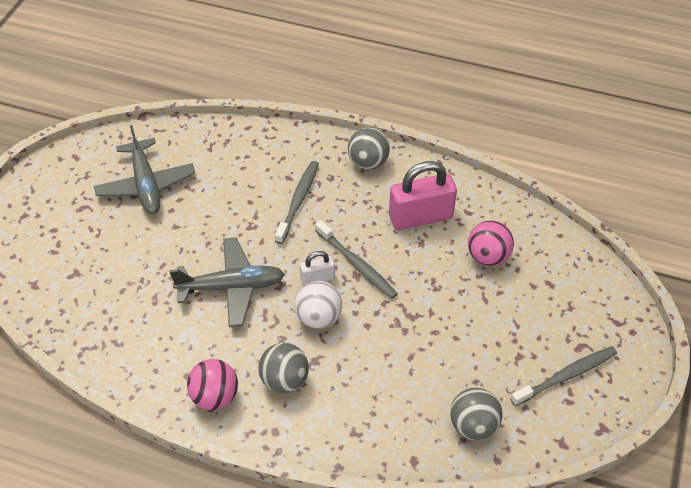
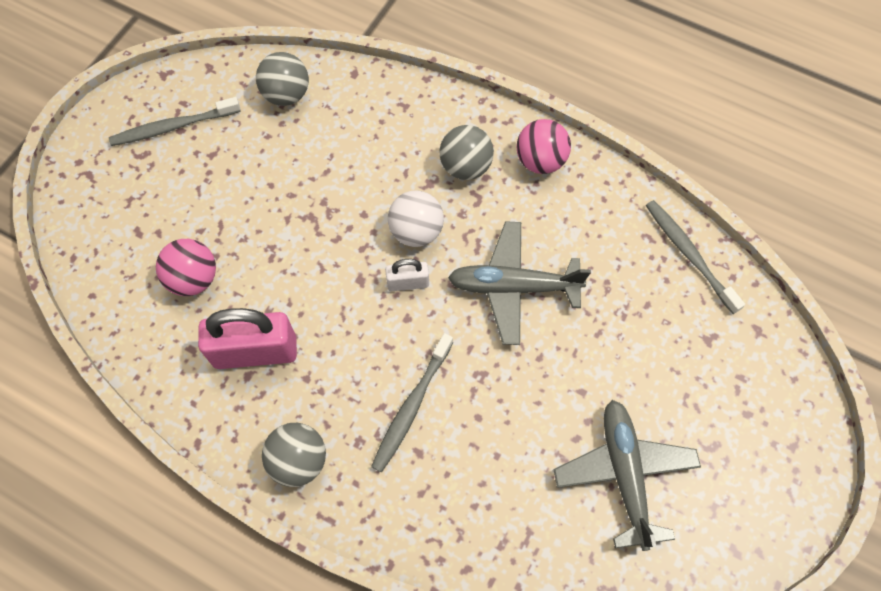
camera: 170 degrees left, 15 degrees up
(357, 265) = (356, 293): grey toothbrush -> grey toothbrush (689, 254)

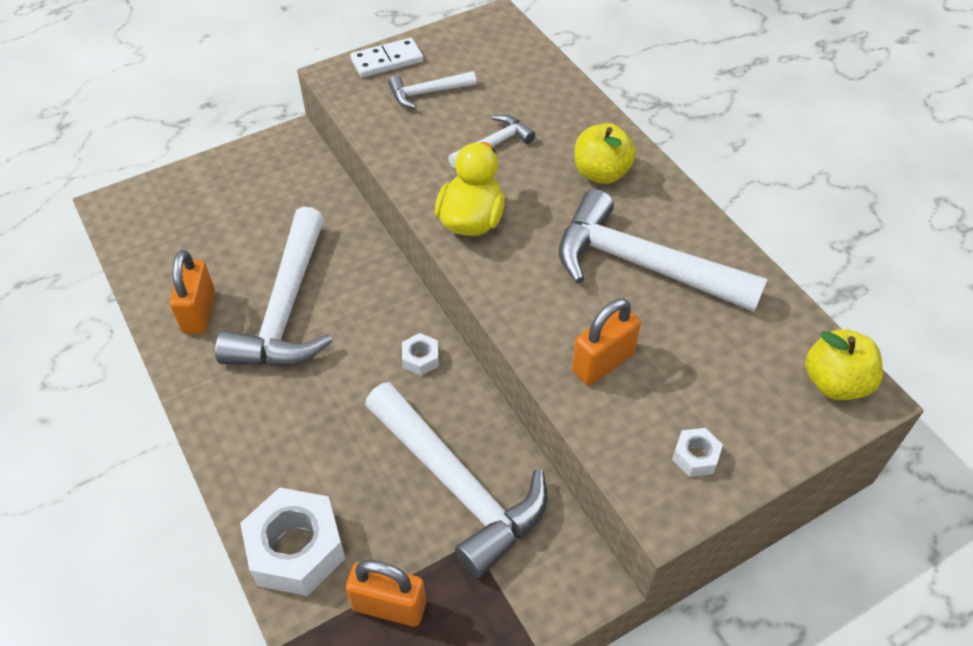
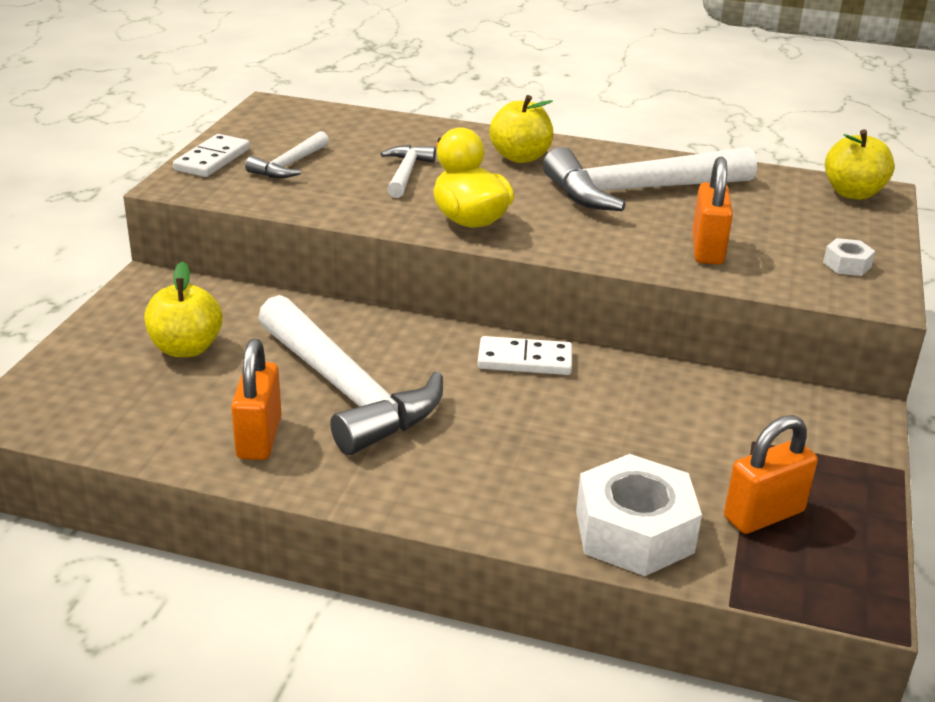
camera: 45 degrees left, 20 degrees down
(199, 312) = (259, 438): orange padlock -> orange padlock turned 45 degrees clockwise
(246, 212) = (186, 348): none -> yellow apple
(420, 358) = (525, 360): white nut -> white domino
(458, 485) = (686, 415): white hammer -> none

» Task instructions: Retype each record exactly as it appears above and drop the images.

» Answer to this problem:
camera: 170 degrees left, 15 degrees up
(357, 265) = (356, 293): grey toothbrush -> grey toothbrush (689, 254)

camera: 45 degrees left, 20 degrees down
(199, 312) = (259, 438): orange padlock -> orange padlock turned 45 degrees clockwise
(246, 212) = (186, 348): none -> yellow apple
(420, 358) = (525, 360): white nut -> white domino
(458, 485) = (686, 415): white hammer -> none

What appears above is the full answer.